***** Extracted information *****

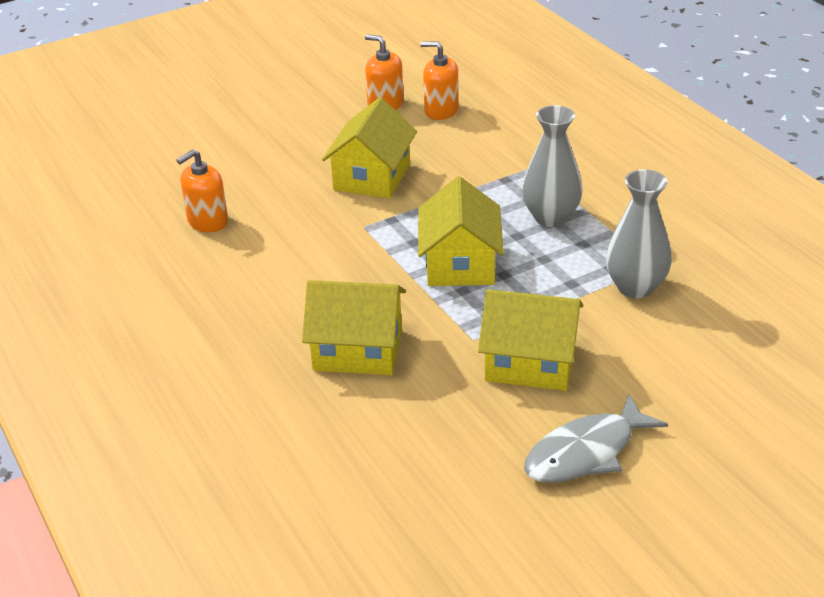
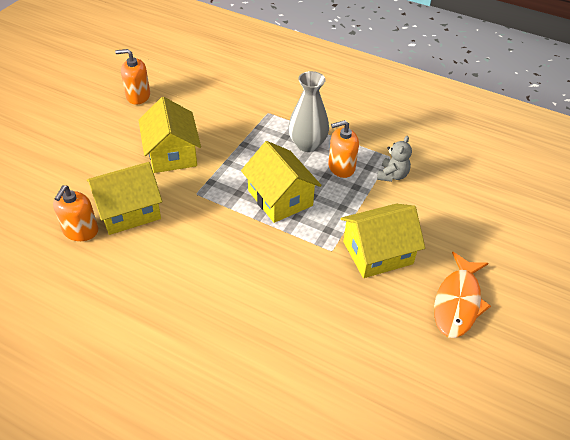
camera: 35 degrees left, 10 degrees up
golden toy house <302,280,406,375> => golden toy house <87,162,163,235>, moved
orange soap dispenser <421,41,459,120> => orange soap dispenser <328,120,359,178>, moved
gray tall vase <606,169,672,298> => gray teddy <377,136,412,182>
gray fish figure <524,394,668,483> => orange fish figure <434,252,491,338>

*****

Since the pictures are not wanted, give the material again exactly without them.

camera: 35 degrees left, 10 degrees up
golden toy house <302,280,406,375> => golden toy house <87,162,163,235>, moved
orange soap dispenser <421,41,459,120> => orange soap dispenser <328,120,359,178>, moved
gray tall vase <606,169,672,298> => gray teddy <377,136,412,182>
gray fish figure <524,394,668,483> => orange fish figure <434,252,491,338>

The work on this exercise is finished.